▶ REQUIRED WORK
Each line holding the word "carrot" must appear in the answer, copied from the entries.

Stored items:

★ ★ ★ ★ ★ ★ ★

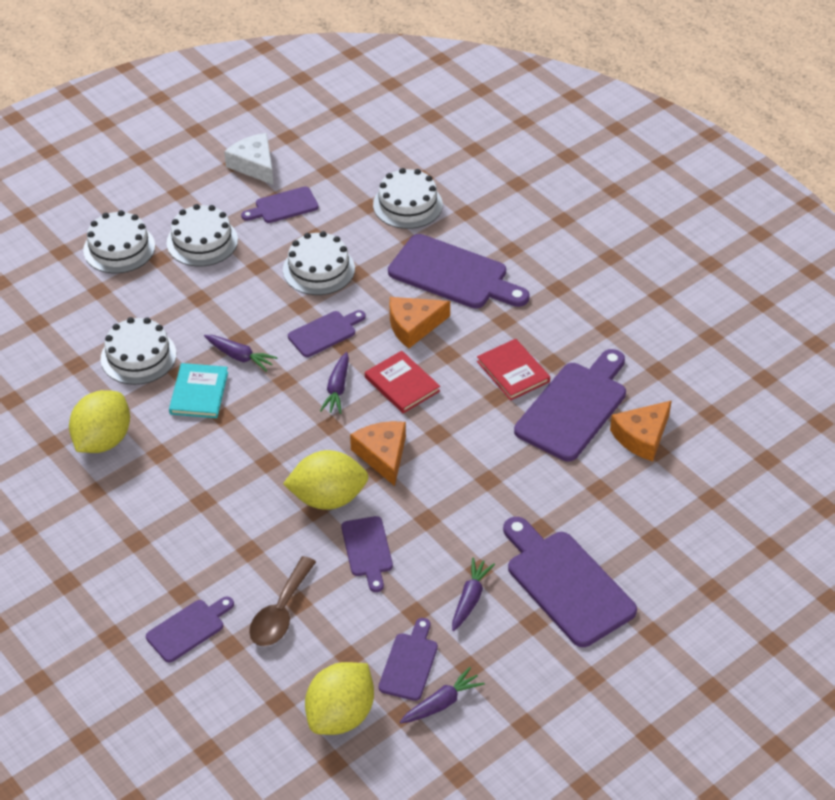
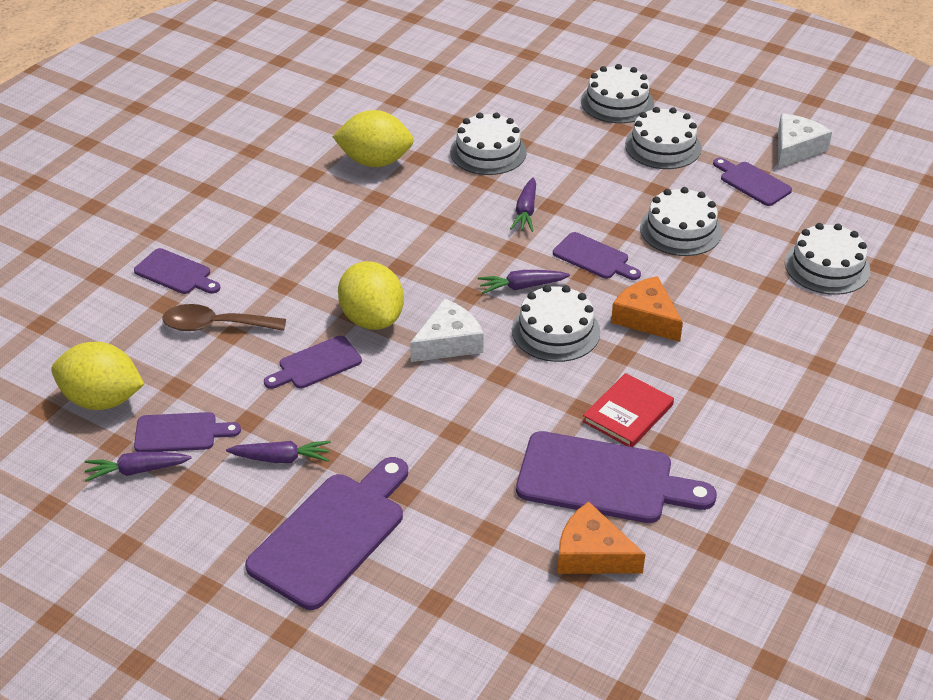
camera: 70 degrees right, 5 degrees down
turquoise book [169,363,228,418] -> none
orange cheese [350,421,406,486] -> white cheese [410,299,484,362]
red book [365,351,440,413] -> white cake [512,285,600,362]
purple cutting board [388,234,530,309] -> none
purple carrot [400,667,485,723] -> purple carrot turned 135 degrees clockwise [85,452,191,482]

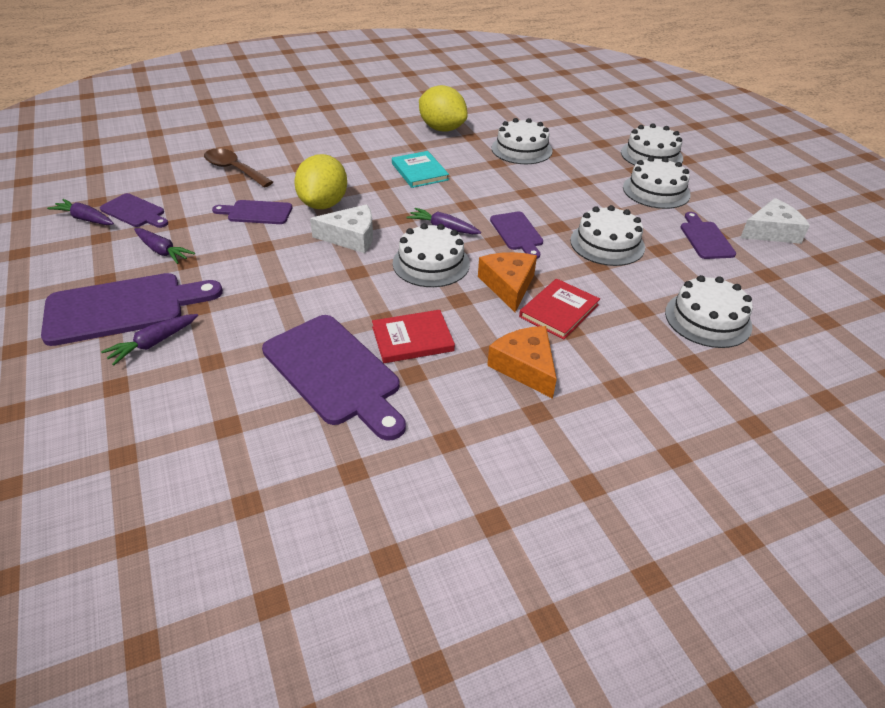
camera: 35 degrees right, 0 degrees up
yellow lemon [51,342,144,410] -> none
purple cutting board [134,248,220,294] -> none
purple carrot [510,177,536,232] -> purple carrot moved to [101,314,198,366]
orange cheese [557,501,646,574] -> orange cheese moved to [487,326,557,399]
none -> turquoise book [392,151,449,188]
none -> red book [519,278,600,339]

★ ★ ★ ★ ★ ★ ★

▶ RESPONSE
purple carrot [400,667,485,723] -> purple carrot turned 135 degrees clockwise [85,452,191,482]
purple carrot [510,177,536,232] -> purple carrot moved to [101,314,198,366]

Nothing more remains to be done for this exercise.